* **Exercise**:
In the records that follow, skip the pictures and print everything else exactly.

* **Records**:
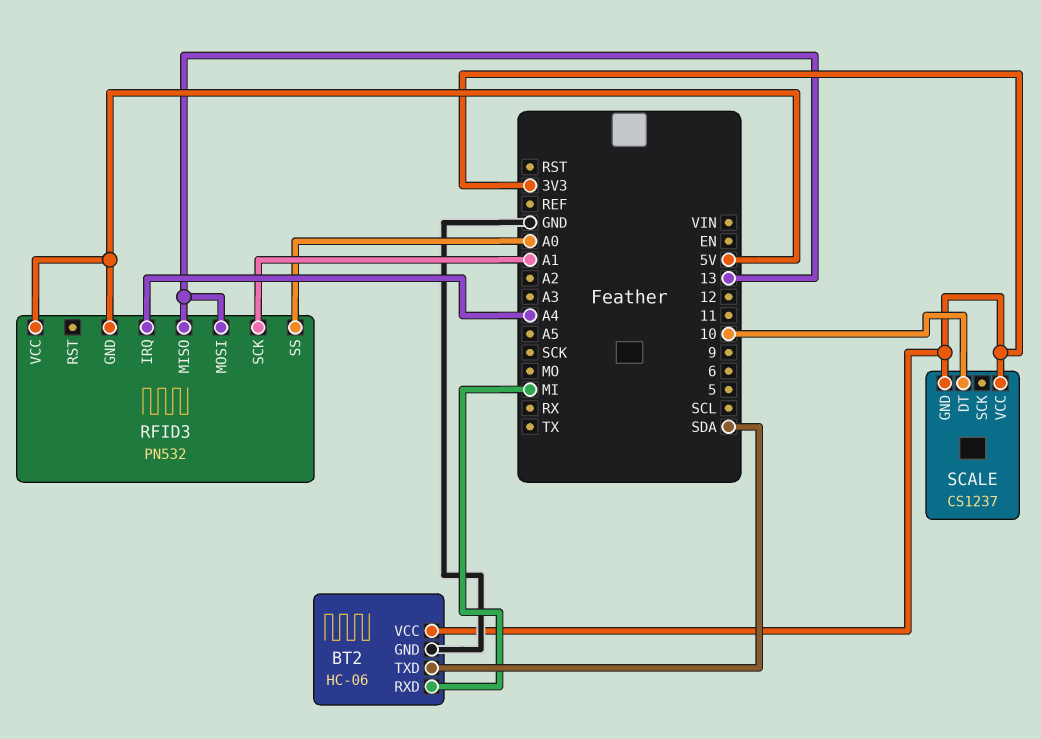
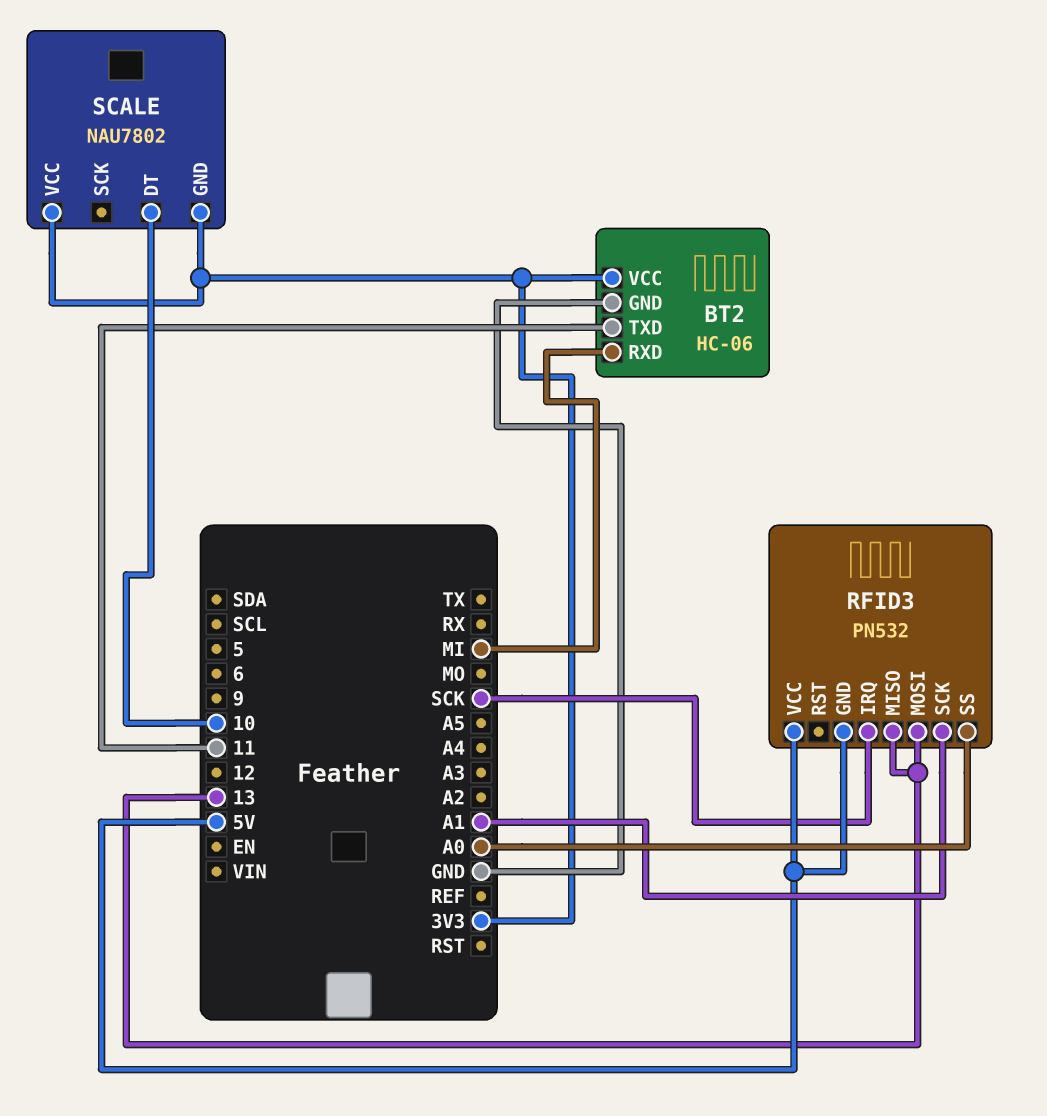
BT2 pin TXD: SDA -> 11
RFID3 pin IRQ: A4 -> SCK
SCALE: CS1237 -> NAU7802

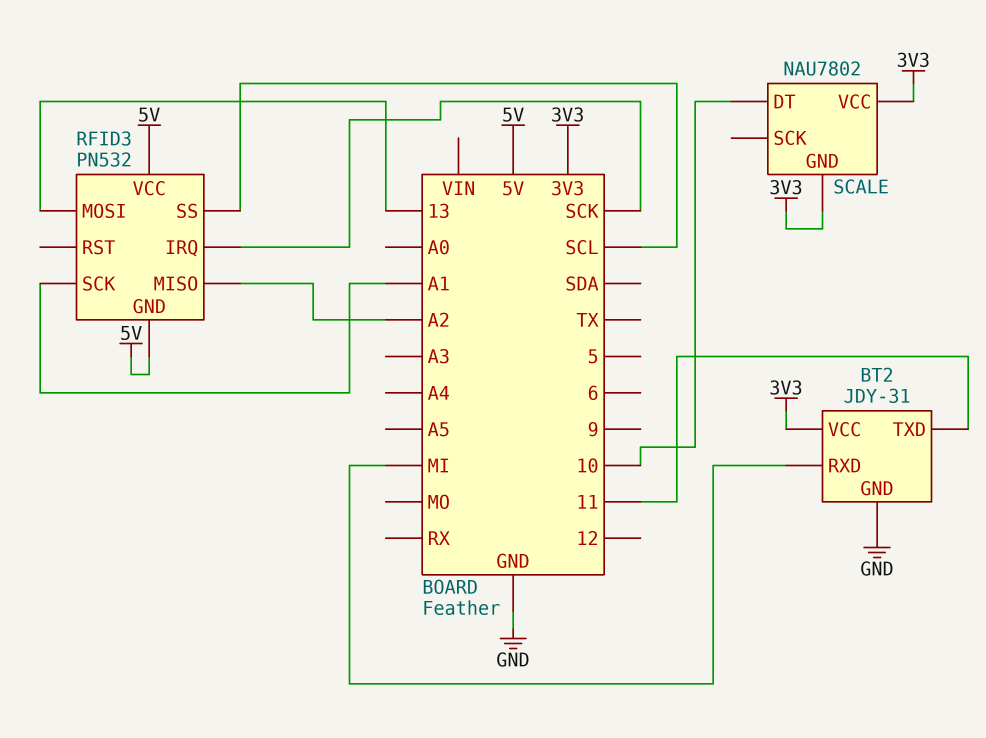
BT2: HC-06 -> JDY-31
RFID3 pin MISO: 13 -> A2
RFID3 pin SS: A0 -> SCL

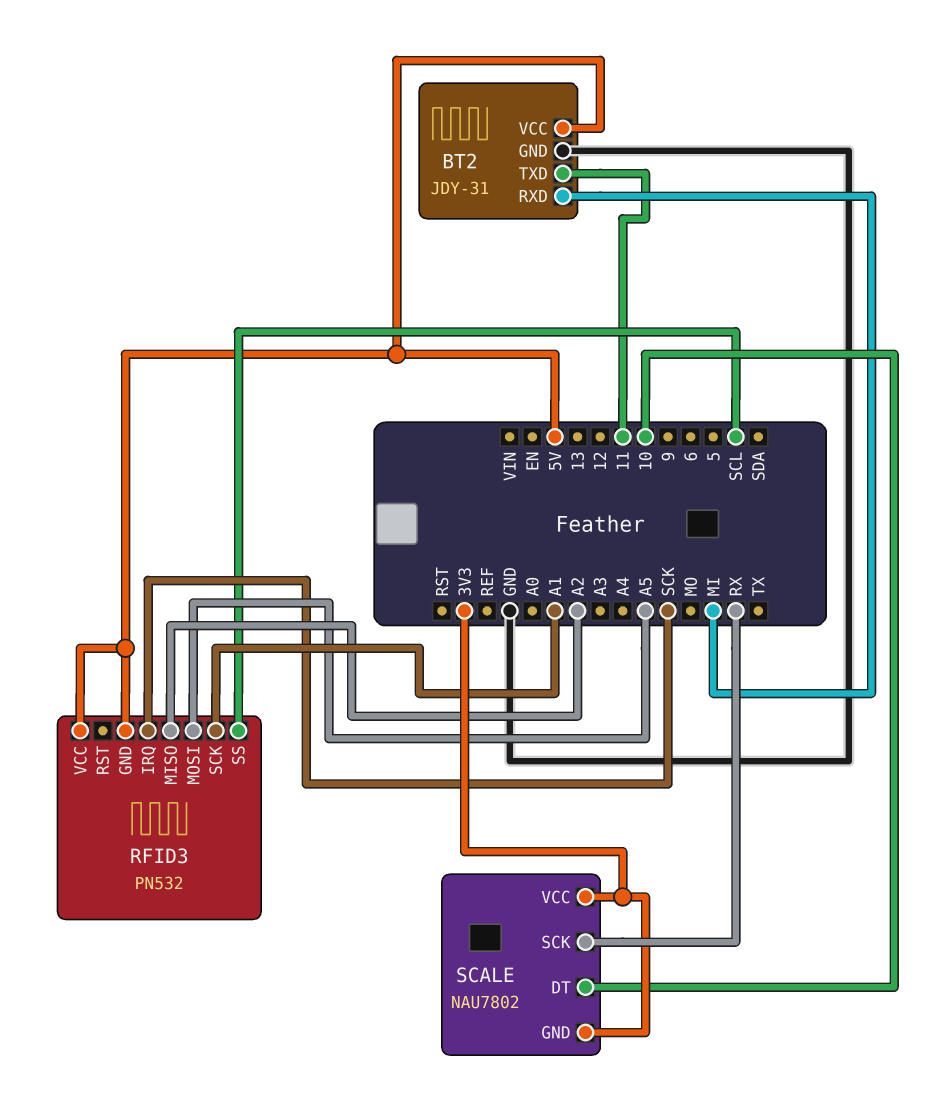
BT2 pin VCC: 3V3 -> 5V
RFID3 pin MOSI: 13 -> A5
SCALE pin SCK: none -> RX

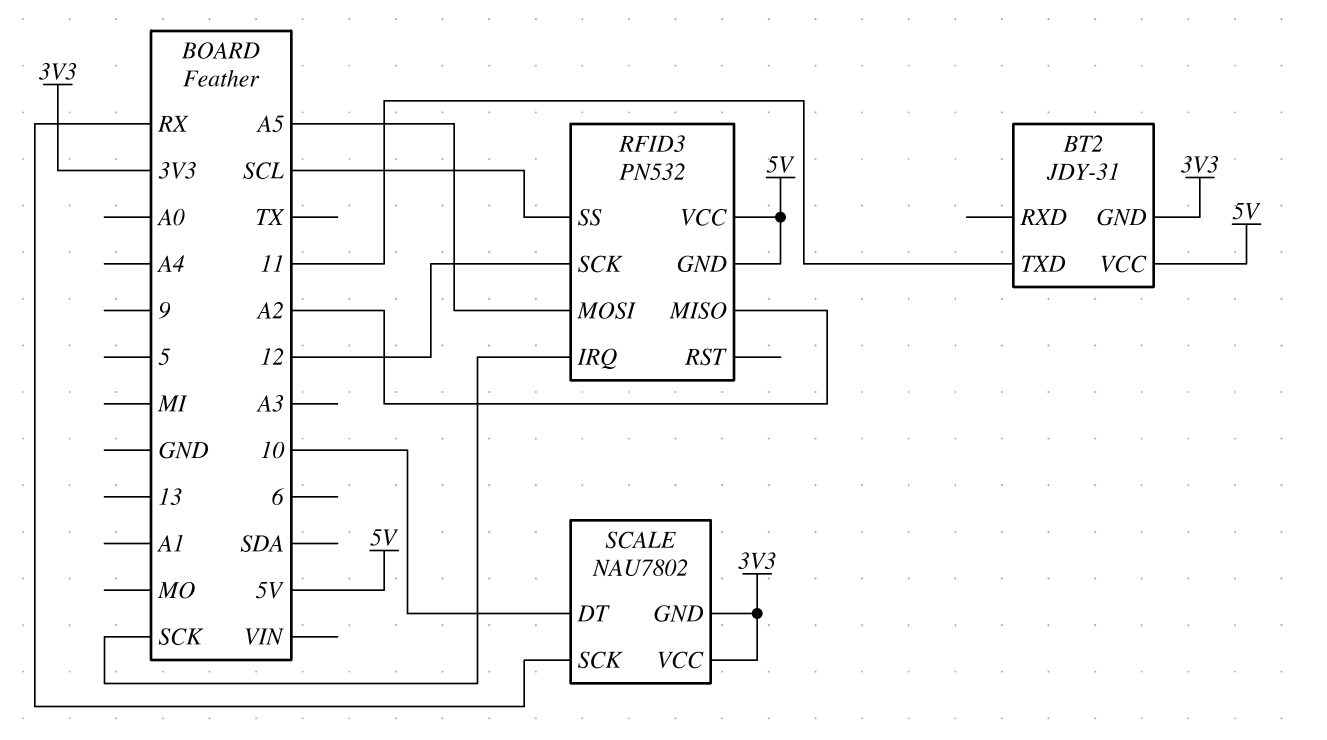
BT2 pin GND: GND -> 3V3
BT2 pin RXD: MI -> none
RFID3 pin SCK: A1 -> 12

* **Solution to this task**:
BT2 pin TXD: SDA -> 11
RFID3 pin IRQ: A4 -> SCK
SCALE: CS1237 -> NAU7802

BT2: HC-06 -> JDY-31
RFID3 pin MISO: 13 -> A2
RFID3 pin SS: A0 -> SCL

BT2 pin VCC: 3V3 -> 5V
RFID3 pin MOSI: 13 -> A5
SCALE pin SCK: none -> RX

BT2 pin GND: GND -> 3V3
BT2 pin RXD: MI -> none
RFID3 pin SCK: A1 -> 12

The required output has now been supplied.